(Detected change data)

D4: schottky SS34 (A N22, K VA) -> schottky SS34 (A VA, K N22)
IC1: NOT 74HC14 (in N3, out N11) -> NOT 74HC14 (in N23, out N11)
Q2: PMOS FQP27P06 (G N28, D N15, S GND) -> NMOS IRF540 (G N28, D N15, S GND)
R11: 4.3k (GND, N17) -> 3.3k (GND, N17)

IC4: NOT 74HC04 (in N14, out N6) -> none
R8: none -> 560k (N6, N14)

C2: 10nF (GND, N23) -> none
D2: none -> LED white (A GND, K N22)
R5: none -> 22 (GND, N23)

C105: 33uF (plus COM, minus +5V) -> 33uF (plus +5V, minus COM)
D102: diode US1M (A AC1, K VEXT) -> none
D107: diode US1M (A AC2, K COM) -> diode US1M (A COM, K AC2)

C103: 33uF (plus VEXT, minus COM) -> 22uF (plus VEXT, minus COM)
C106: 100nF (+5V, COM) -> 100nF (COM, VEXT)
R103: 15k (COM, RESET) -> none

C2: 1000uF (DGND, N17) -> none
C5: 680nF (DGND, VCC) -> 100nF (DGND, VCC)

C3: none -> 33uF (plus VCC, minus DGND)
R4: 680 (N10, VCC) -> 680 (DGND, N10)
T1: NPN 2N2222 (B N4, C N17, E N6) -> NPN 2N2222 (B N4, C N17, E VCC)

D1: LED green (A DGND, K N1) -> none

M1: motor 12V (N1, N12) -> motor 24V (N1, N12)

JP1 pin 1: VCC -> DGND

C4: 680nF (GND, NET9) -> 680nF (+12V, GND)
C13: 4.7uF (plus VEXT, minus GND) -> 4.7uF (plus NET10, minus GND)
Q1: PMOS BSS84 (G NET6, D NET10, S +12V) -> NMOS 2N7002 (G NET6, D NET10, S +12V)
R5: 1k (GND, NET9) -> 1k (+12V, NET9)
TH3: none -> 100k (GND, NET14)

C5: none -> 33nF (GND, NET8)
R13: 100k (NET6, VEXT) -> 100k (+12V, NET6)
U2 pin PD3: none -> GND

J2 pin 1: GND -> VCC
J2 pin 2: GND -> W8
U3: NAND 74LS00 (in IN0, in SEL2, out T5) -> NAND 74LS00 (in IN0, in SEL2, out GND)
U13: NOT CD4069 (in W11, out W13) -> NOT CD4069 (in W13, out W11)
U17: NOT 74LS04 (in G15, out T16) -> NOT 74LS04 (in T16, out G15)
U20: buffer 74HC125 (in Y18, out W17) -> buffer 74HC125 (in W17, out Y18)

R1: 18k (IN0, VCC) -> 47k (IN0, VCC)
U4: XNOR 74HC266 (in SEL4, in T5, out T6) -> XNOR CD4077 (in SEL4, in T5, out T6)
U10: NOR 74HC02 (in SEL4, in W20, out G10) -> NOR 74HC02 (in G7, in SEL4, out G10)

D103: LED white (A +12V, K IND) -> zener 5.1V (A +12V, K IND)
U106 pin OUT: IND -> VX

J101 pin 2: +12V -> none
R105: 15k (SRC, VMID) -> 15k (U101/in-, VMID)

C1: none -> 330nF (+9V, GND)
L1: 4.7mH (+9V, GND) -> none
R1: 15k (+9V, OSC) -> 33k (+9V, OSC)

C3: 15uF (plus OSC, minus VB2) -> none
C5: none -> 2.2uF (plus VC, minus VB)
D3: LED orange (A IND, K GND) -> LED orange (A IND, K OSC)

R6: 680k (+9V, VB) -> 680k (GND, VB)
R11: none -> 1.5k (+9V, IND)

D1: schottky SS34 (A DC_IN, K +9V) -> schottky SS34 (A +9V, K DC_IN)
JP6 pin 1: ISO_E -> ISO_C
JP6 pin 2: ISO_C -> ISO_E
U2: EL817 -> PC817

### Action item:
What's needed is a word-for-word restatement of all the entries.

### Answer to this task:
D4: schottky SS34 (A N22, K VA) -> schottky SS34 (A VA, K N22)
IC1: NOT 74HC14 (in N3, out N11) -> NOT 74HC14 (in N23, out N11)
Q2: PMOS FQP27P06 (G N28, D N15, S GND) -> NMOS IRF540 (G N28, D N15, S GND)
R11: 4.3k (GND, N17) -> 3.3k (GND, N17)

IC4: NOT 74HC04 (in N14, out N6) -> none
R8: none -> 560k (N6, N14)

C2: 10nF (GND, N23) -> none
D2: none -> LED white (A GND, K N22)
R5: none -> 22 (GND, N23)

C105: 33uF (plus COM, minus +5V) -> 33uF (plus +5V, minus COM)
D102: diode US1M (A AC1, K VEXT) -> none
D107: diode US1M (A AC2, K COM) -> diode US1M (A COM, K AC2)

C103: 33uF (plus VEXT, minus COM) -> 22uF (plus VEXT, minus COM)
C106: 100nF (+5V, COM) -> 100nF (COM, VEXT)
R103: 15k (COM, RESET) -> none

C2: 1000uF (DGND, N17) -> none
C5: 680nF (DGND, VCC) -> 100nF (DGND, VCC)

C3: none -> 33uF (plus VCC, minus DGND)
R4: 680 (N10, VCC) -> 680 (DGND, N10)
T1: NPN 2N2222 (B N4, C N17, E N6) -> NPN 2N2222 (B N4, C N17, E VCC)

D1: LED green (A DGND, K N1) -> none

M1: motor 12V (N1, N12) -> motor 24V (N1, N12)

JP1 pin 1: VCC -> DGND

C4: 680nF (GND, NET9) -> 680nF (+12V, GND)
C13: 4.7uF (plus VEXT, minus GND) -> 4.7uF (plus NET10, minus GND)
Q1: PMOS BSS84 (G NET6, D NET10, S +12V) -> NMOS 2N7002 (G NET6, D NET10, S +12V)
R5: 1k (GND, NET9) -> 1k (+12V, NET9)
TH3: none -> 100k (GND, NET14)

C5: none -> 33nF (GND, NET8)
R13: 100k (NET6, VEXT) -> 100k (+12V, NET6)
U2 pin PD3: none -> GND

J2 pin 1: GND -> VCC
J2 pin 2: GND -> W8
U3: NAND 74LS00 (in IN0, in SEL2, out T5) -> NAND 74LS00 (in IN0, in SEL2, out GND)
U13: NOT CD4069 (in W11, out W13) -> NOT CD4069 (in W13, out W11)
U17: NOT 74LS04 (in G15, out T16) -> NOT 74LS04 (in T16, out G15)
U20: buffer 74HC125 (in Y18, out W17) -> buffer 74HC125 (in W17, out Y18)

R1: 18k (IN0, VCC) -> 47k (IN0, VCC)
U4: XNOR 74HC266 (in SEL4, in T5, out T6) -> XNOR CD4077 (in SEL4, in T5, out T6)
U10: NOR 74HC02 (in SEL4, in W20, out G10) -> NOR 74HC02 (in G7, in SEL4, out G10)

D103: LED white (A +12V, K IND) -> zener 5.1V (A +12V, K IND)
U106 pin OUT: IND -> VX

J101 pin 2: +12V -> none
R105: 15k (SRC, VMID) -> 15k (U101/in-, VMID)

C1: none -> 330nF (+9V, GND)
L1: 4.7mH (+9V, GND) -> none
R1: 15k (+9V, OSC) -> 33k (+9V, OSC)

C3: 15uF (plus OSC, minus VB2) -> none
C5: none -> 2.2uF (plus VC, minus VB)
D3: LED orange (A IND, K GND) -> LED orange (A IND, K OSC)

R6: 680k (+9V, VB) -> 680k (GND, VB)
R11: none -> 1.5k (+9V, IND)

D1: schottky SS34 (A DC_IN, K +9V) -> schottky SS34 (A +9V, K DC_IN)
JP6 pin 1: ISO_E -> ISO_C
JP6 pin 2: ISO_C -> ISO_E
U2: EL817 -> PC817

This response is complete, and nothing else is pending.